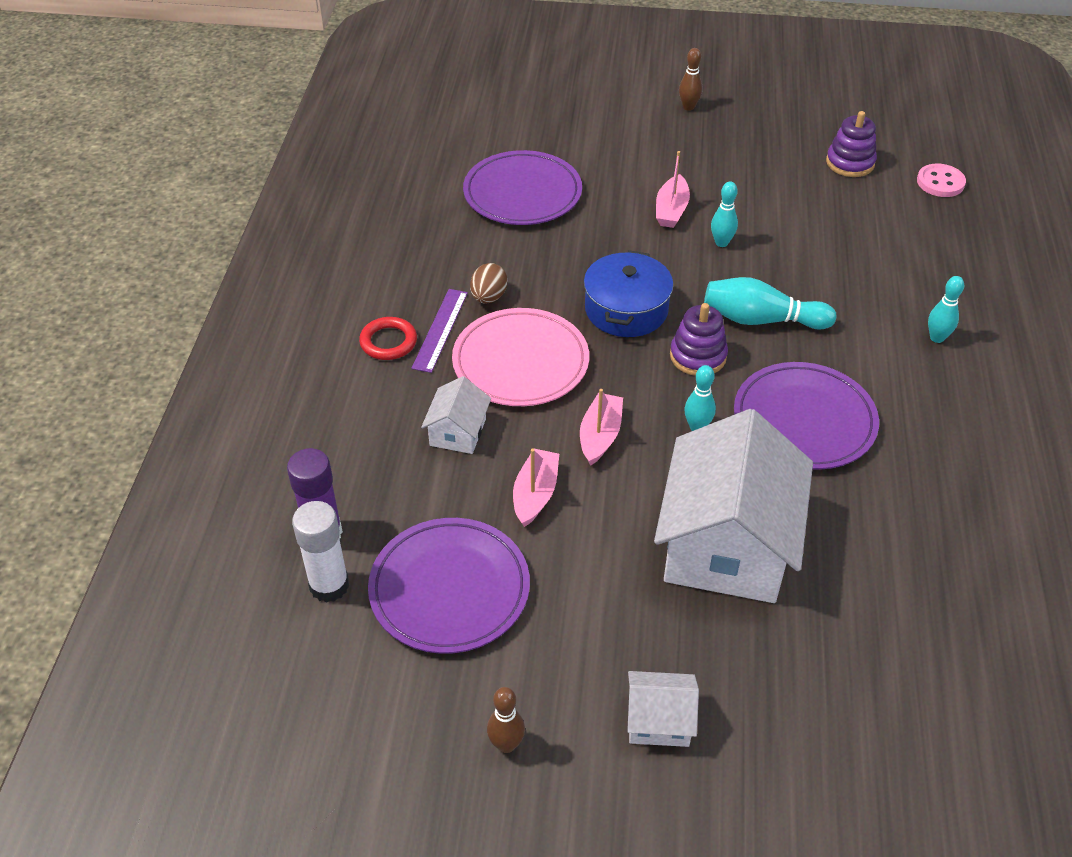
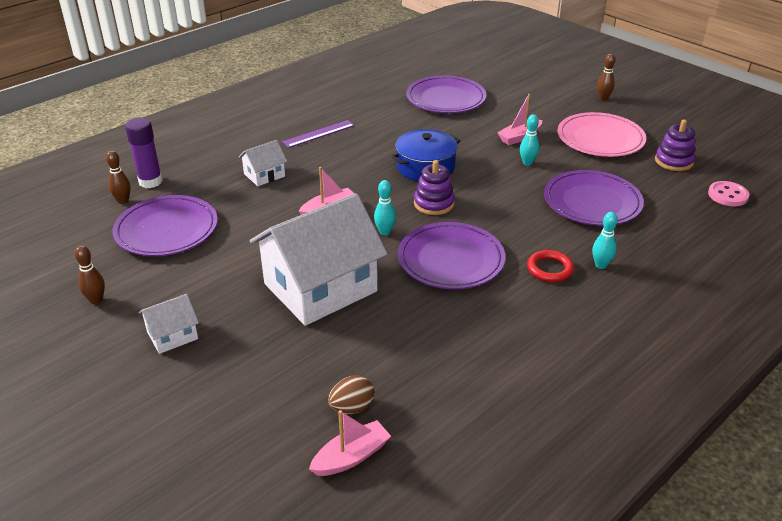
camera: 40 degrees right, 10 degrees down
(329, 585) = (123, 201): white glue stick -> brown bowling pin
(388, 342) = (288, 128): red ring -> red ring (549, 269)
(488, 297) = (362, 131): brown egg -> brown egg (352, 407)
(520, 362) = (337, 163): pink plate -> pink plate (600, 139)
(535, 494) = (260, 216): pink boat -> pink boat (351, 457)
(659, 720) = (172, 335): white house -> white house turned 75 degrees counterclockwise
(761, 320) = (497, 205): turquoise bowling pin -> none
(841, 261) = (592, 202): none -> purple plate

▬▬▬▬▬▬▬▬▬▬

▶ [Problem description]:
Transcribe the lines above between the line holding "(388, 342) = (288, 128): red" and the line holding "(535, 494) = (260, 216): pink", inclusive, exactly as they stand and with nothing added.

▶ [Finished exercise]:
(388, 342) = (288, 128): red ring -> red ring (549, 269)
(488, 297) = (362, 131): brown egg -> brown egg (352, 407)
(520, 362) = (337, 163): pink plate -> pink plate (600, 139)
(535, 494) = (260, 216): pink boat -> pink boat (351, 457)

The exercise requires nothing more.